Data block:

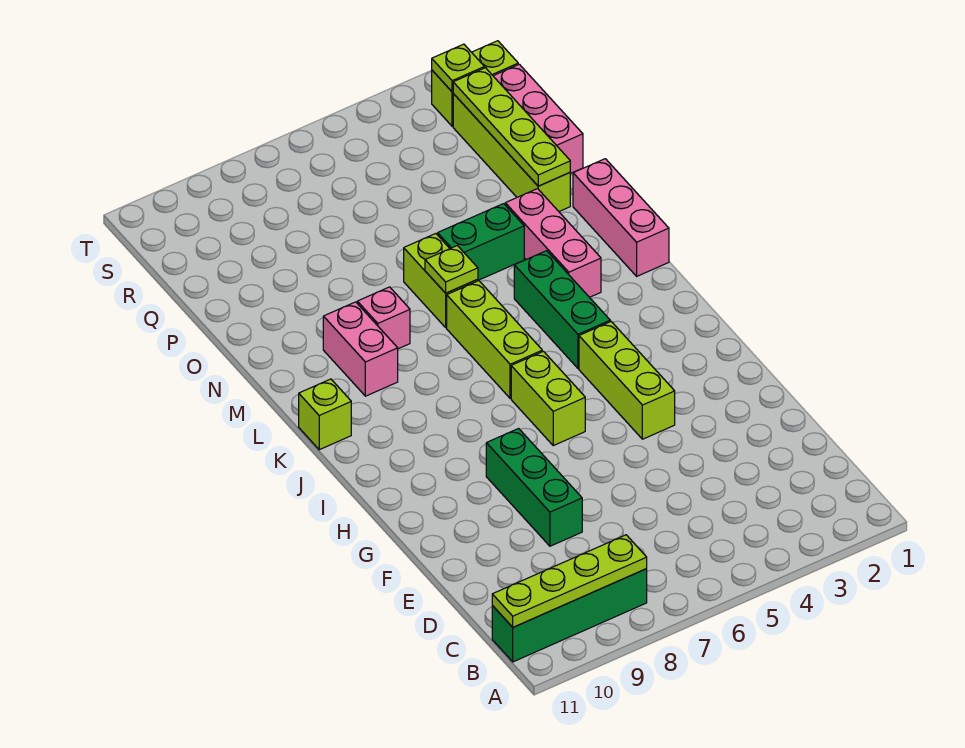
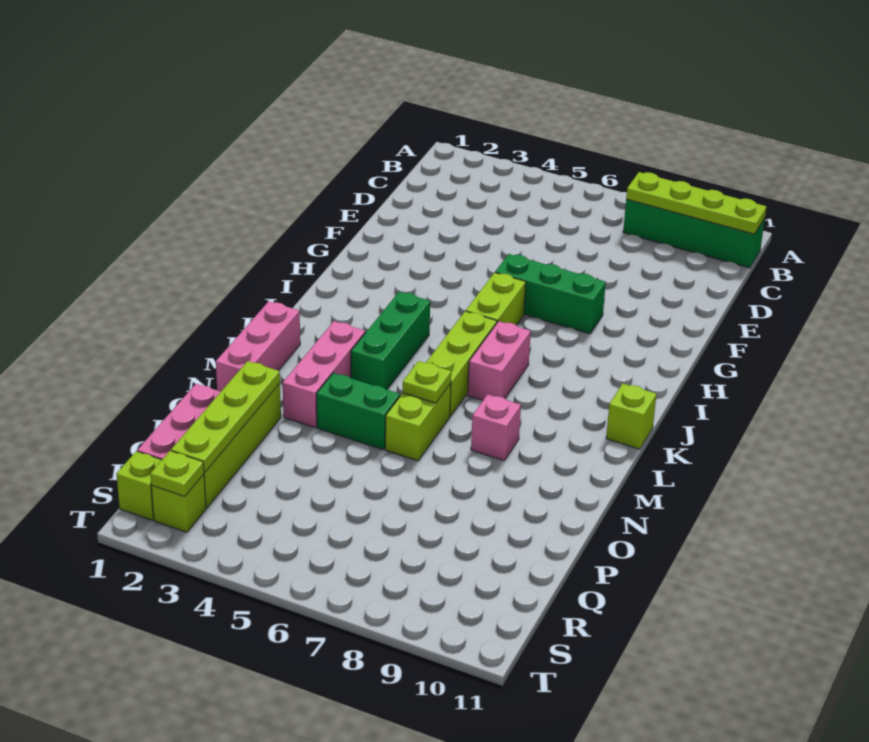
green brick E8:G8 level 1 -> green brick G6:G8 level 1
lime brick G4:I4 level 1 -> none
pink brick L9:M9 level 1 -> pink brick J7:K7 level 1

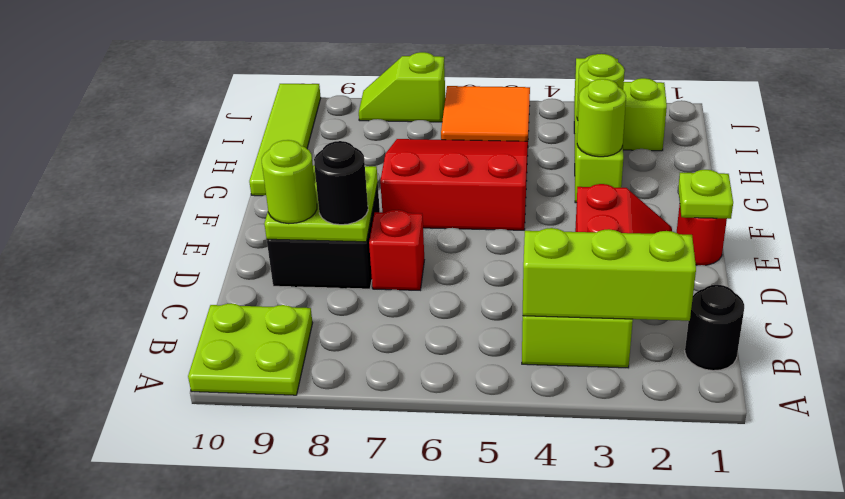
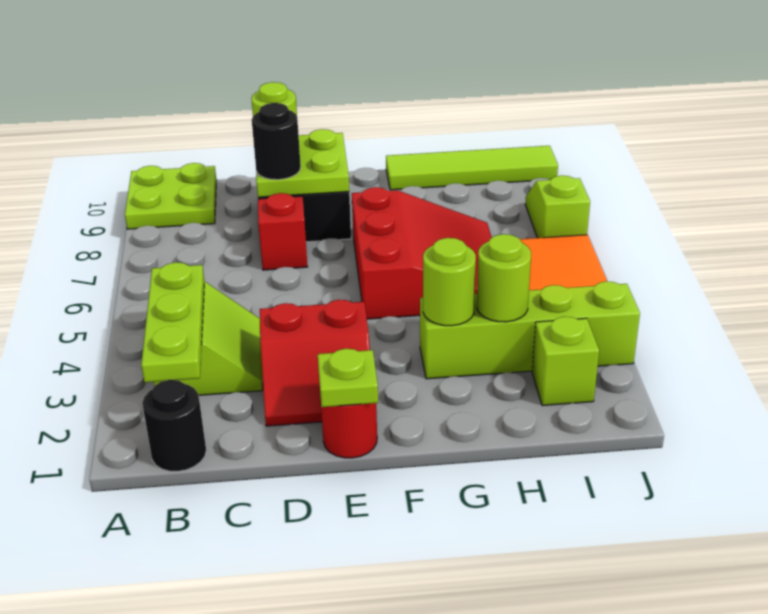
lime brick B2:B4 level 2 -> lime plate B2:B4 level 2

Exercise objective: Going from the line that holds "lime brick G4:I4 level 1 -> none" to the end of the listing above, copy each line exactly and nothing more, leaving pictures aside.

Exercise solution:
lime brick G4:I4 level 1 -> none
pink brick L9:M9 level 1 -> pink brick J7:K7 level 1

lime brick B2:B4 level 2 -> lime plate B2:B4 level 2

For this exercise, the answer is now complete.